• [WHAT TO DO]: Using the entries below, quote exactly the span of lines that begins with the line containing "pink plate D2:D5" and ends with the final line.

• [Dataset excerpts]:
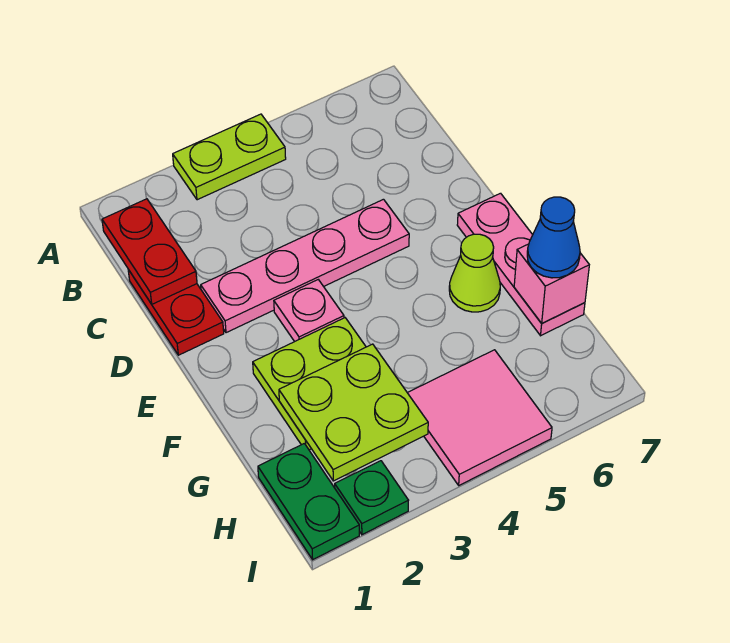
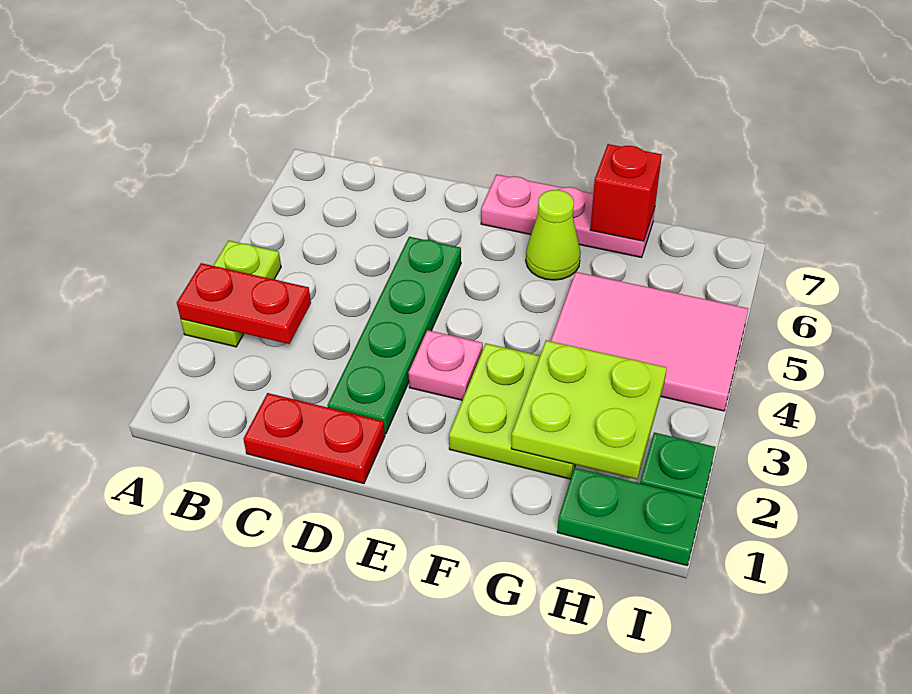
red plate B1:C1 level 2 -> red plate A3:B3 level 2
pink plate D2:D5 level 1 -> green plate D2:D5 level 1
pink brick G7 level 2 -> red brick G7 level 2
blue cone G7 level 3 -> none
pink tile H4:I5 level 1 -> pink tile G4:I5 level 1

• [OUTPUT OF THE TASK]:
pink plate D2:D5 level 1 -> green plate D2:D5 level 1
pink brick G7 level 2 -> red brick G7 level 2
blue cone G7 level 3 -> none
pink tile H4:I5 level 1 -> pink tile G4:I5 level 1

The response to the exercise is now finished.